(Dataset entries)
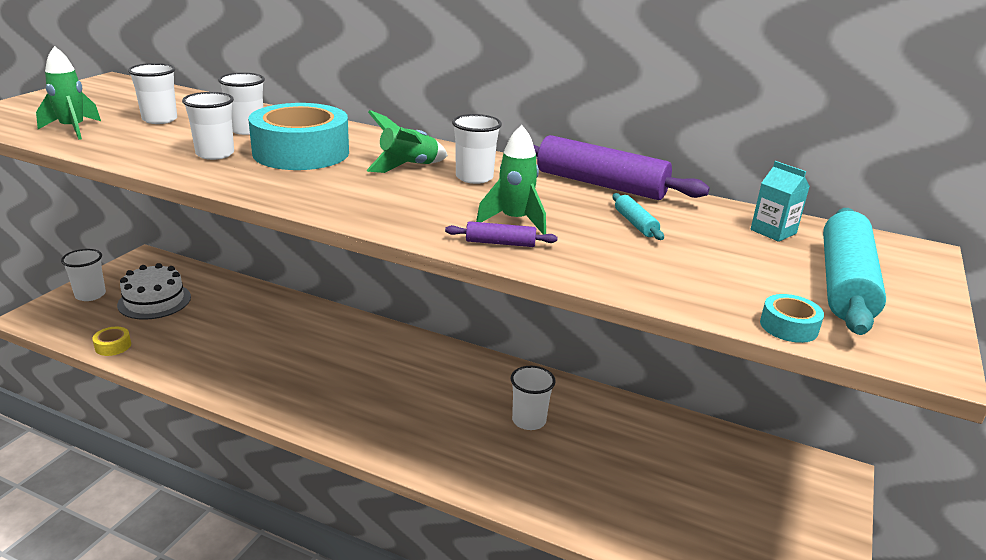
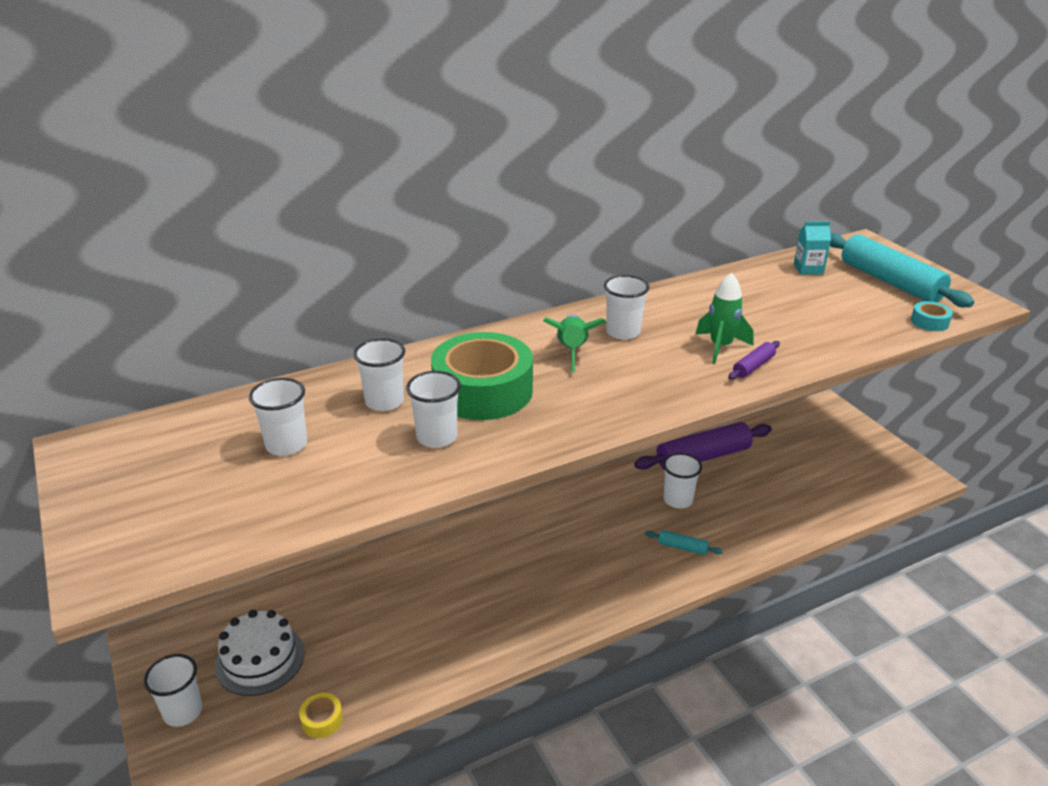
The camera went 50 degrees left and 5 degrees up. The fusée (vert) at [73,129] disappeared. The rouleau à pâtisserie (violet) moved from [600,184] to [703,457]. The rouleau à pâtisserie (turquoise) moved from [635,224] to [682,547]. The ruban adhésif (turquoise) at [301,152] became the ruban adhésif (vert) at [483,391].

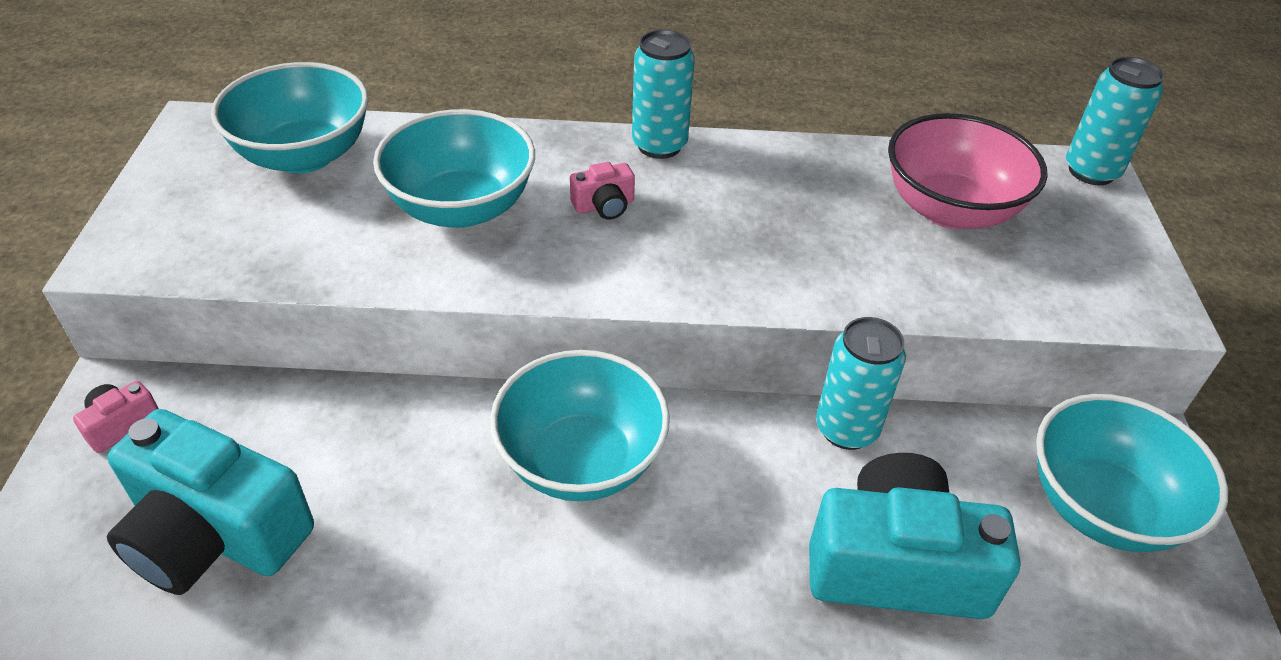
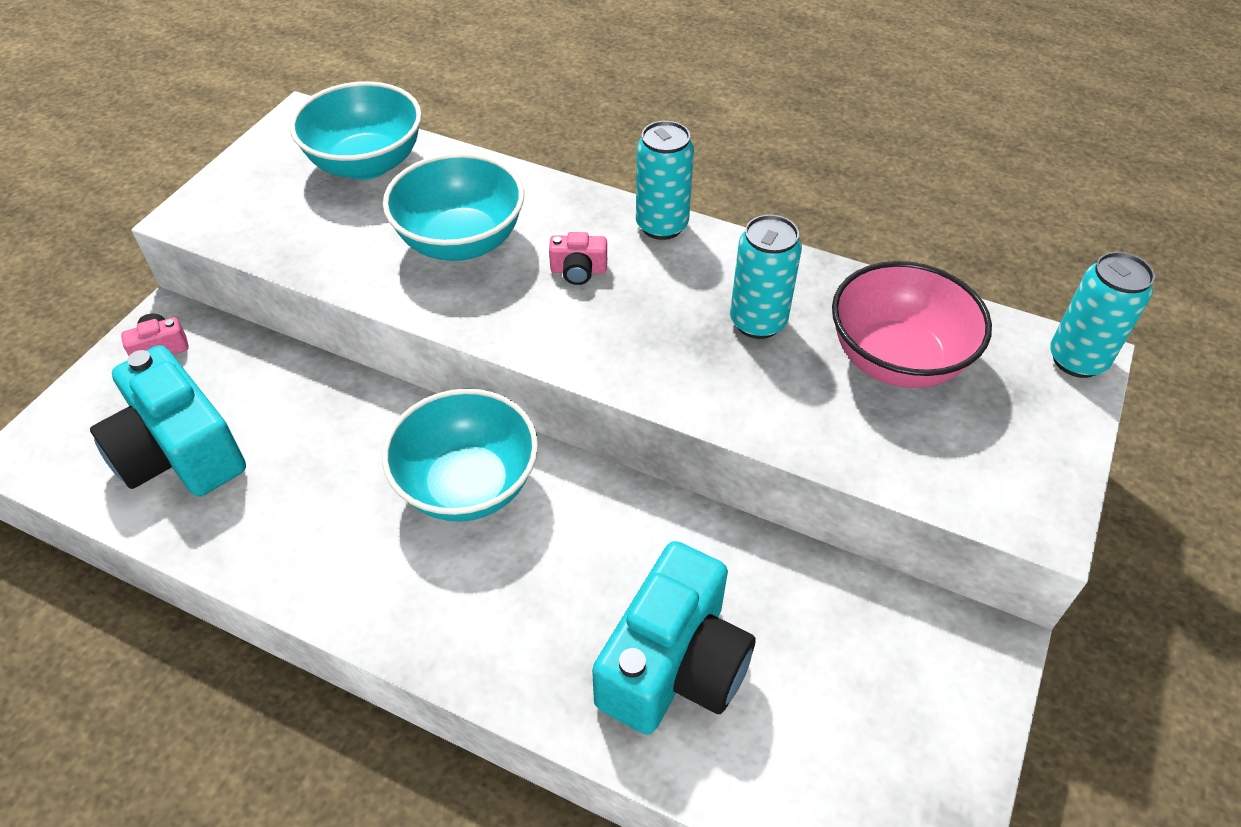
The camera went 25 degrees right and 5 degrees up. The bol (turquoise) at [1102,507] disappeared. The canette (turquoise) moved from [846,429] to [758,322]. The appareil photo (turquoise) at [896,564] turned 90 degrees clockwise.

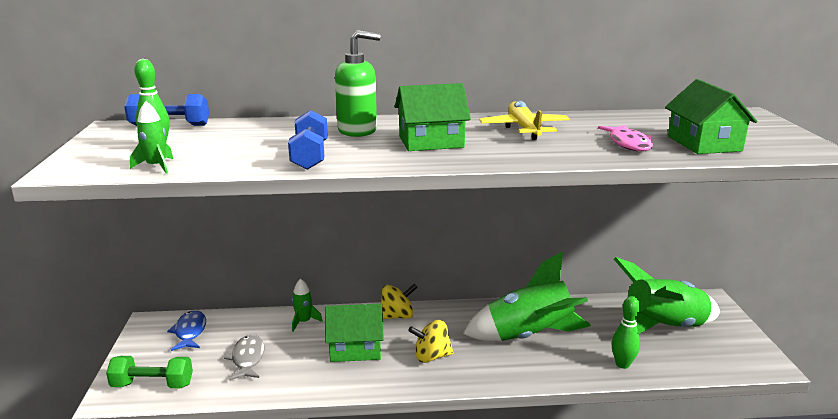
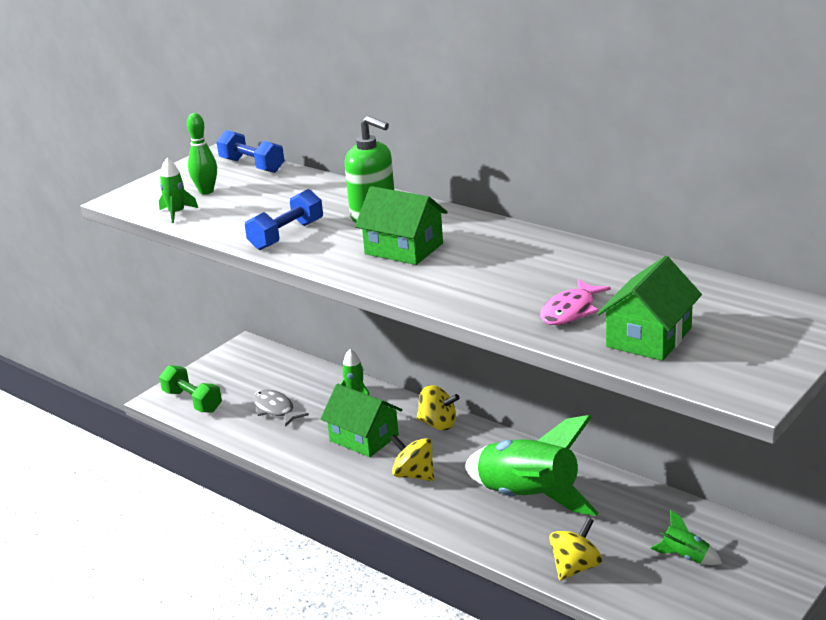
The camera went 45 degrees right and 5 degrees up. The poisson (bleu) at [190,332] disappeared. The avion (jaune) at [524,129] disappeared. The quille (vert) at [622,364] was replaced by the toupie (jaune) at [575,567]. The poisson (gris) at [247,359] turned 75 degrees counterclockwise. The fusée (vert) at [663,328] changed to 0.42 times the size.

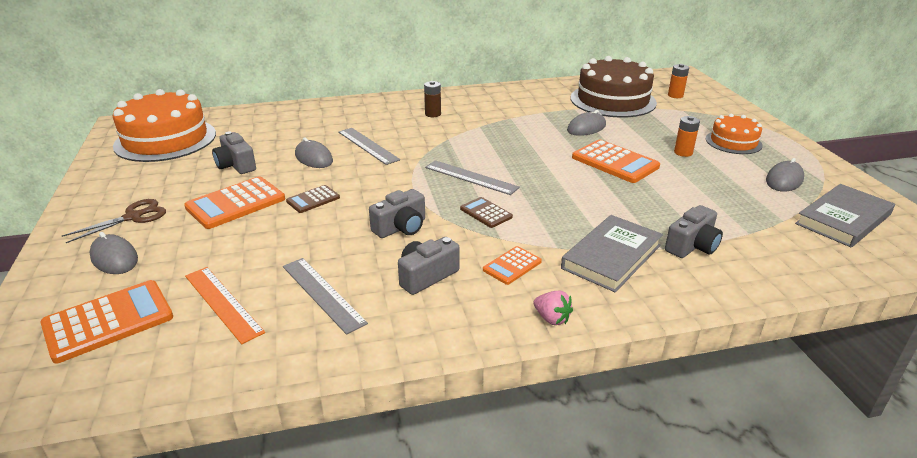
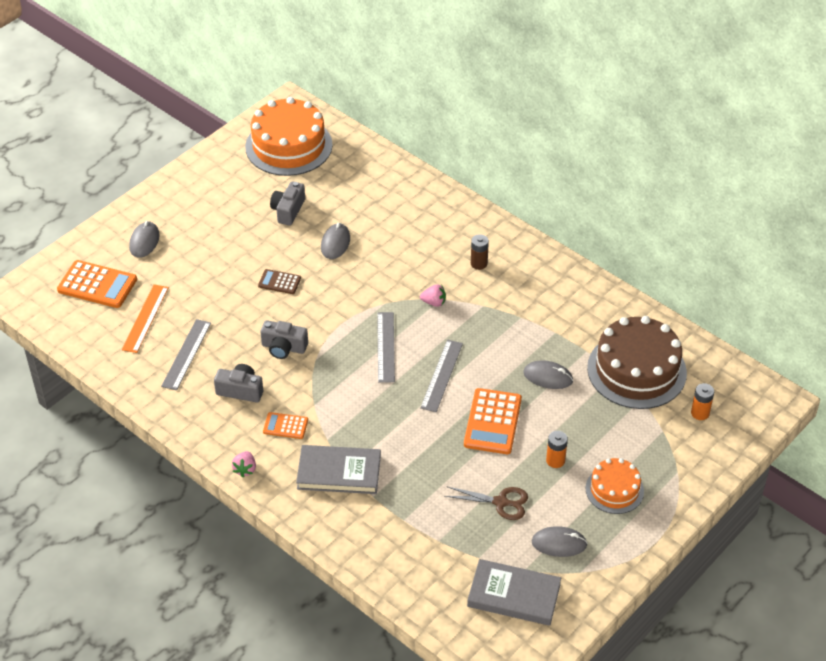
The camera went 55 degrees right and 15 degrees up. The calculatrice (orange) at [236,203] disappeared. The calculatrice (marron) at [486,213] disappeared. The appareil photo (gris) at [692,246] disappeared. The fraise (rose) at [434,302] appeared. The ciseaux (marron) moved from [133,217] to [500,502]. The règle (gris) moved from [368,145] to [441,375].

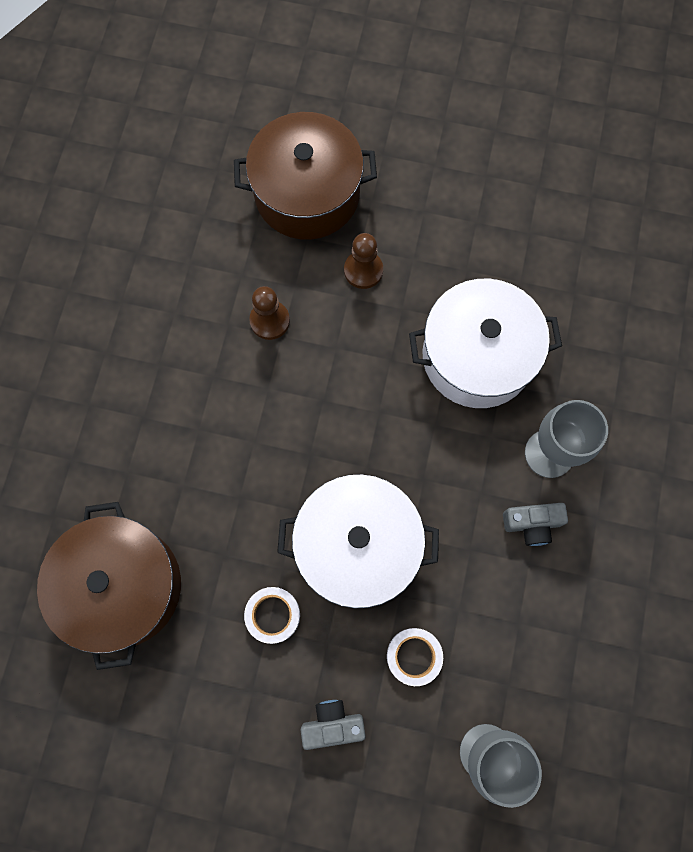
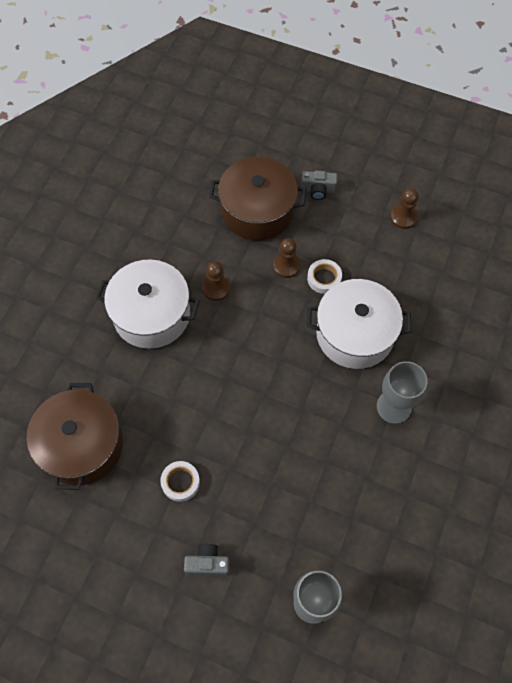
The camera went 10 degrees right and 10 degrees down. The pion (marron) at [403,217] appeared. The marmite (blanc) moved from [357,546] to [151,314]. The ruban adhésif (blanc) moved from [414,656] to [324,278]. The appareil photo (gris) moved from [532,524] to [318,190].

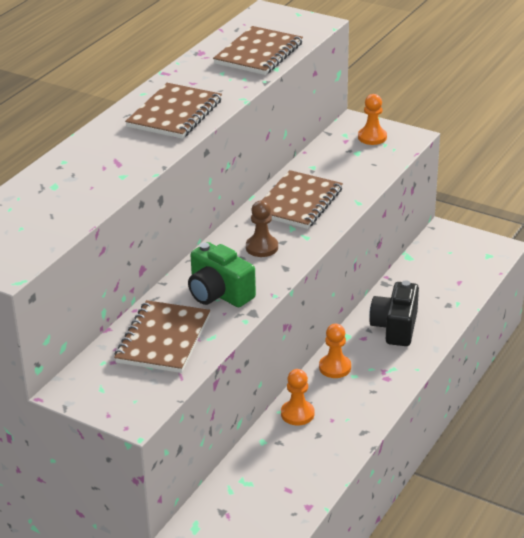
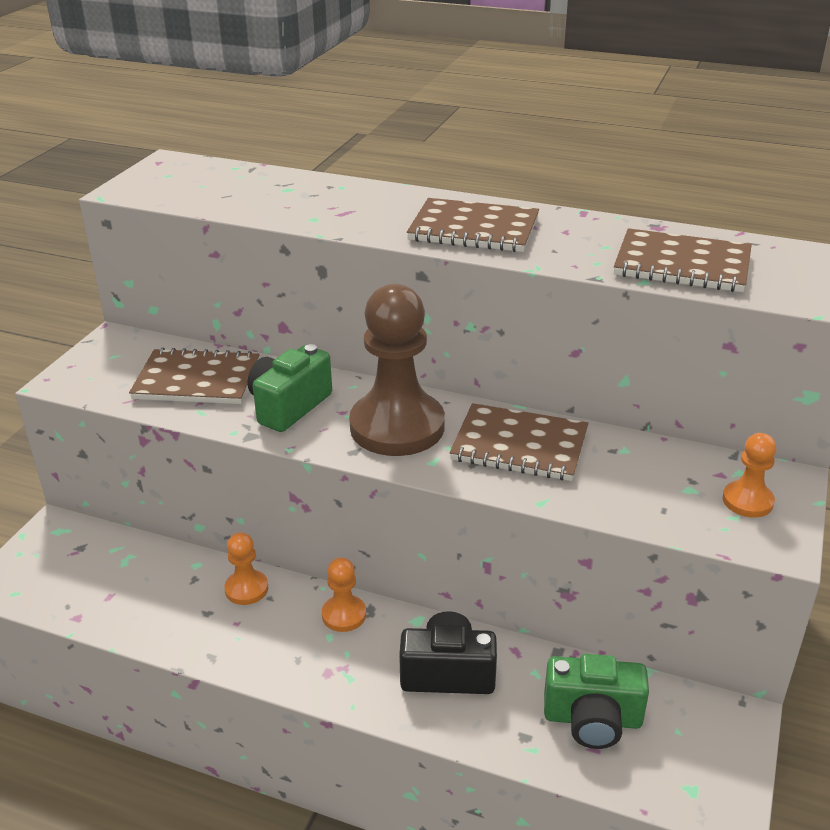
The camera went 80 degrees right and 0 degrees up. The appareil photo (vert) at [592,719] appeared. The pion (marron) at [262,247] changed to 2.13 times the size.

PROBLEM: Would you return the data above exactly as written, minus the images?

TASK OUTPUT:
The camera went 50 degrees left and 5 degrees up. The fusée (vert) at [73,129] disappeared. The rouleau à pâtisserie (violet) moved from [600,184] to [703,457]. The rouleau à pâtisserie (turquoise) moved from [635,224] to [682,547]. The ruban adhésif (turquoise) at [301,152] became the ruban adhésif (vert) at [483,391].

The camera went 25 degrees right and 5 degrees up. The bol (turquoise) at [1102,507] disappeared. The canette (turquoise) moved from [846,429] to [758,322]. The appareil photo (turquoise) at [896,564] turned 90 degrees clockwise.

The camera went 45 degrees right and 5 degrees up. The poisson (bleu) at [190,332] disappeared. The avion (jaune) at [524,129] disappeared. The quille (vert) at [622,364] was replaced by the toupie (jaune) at [575,567]. The poisson (gris) at [247,359] turned 75 degrees counterclockwise. The fusée (vert) at [663,328] changed to 0.42 times the size.

The camera went 55 degrees right and 15 degrees up. The calculatrice (orange) at [236,203] disappeared. The calculatrice (marron) at [486,213] disappeared. The appareil photo (gris) at [692,246] disappeared. The fraise (rose) at [434,302] appeared. The ciseaux (marron) moved from [133,217] to [500,502]. The règle (gris) moved from [368,145] to [441,375].

The camera went 10 degrees right and 10 degrees down. The pion (marron) at [403,217] appeared. The marmite (blanc) moved from [357,546] to [151,314]. The ruban adhésif (blanc) moved from [414,656] to [324,278]. The appareil photo (gris) moved from [532,524] to [318,190].

The camera went 80 degrees right and 0 degrees up. The appareil photo (vert) at [592,719] appeared. The pion (marron) at [262,247] changed to 2.13 times the size.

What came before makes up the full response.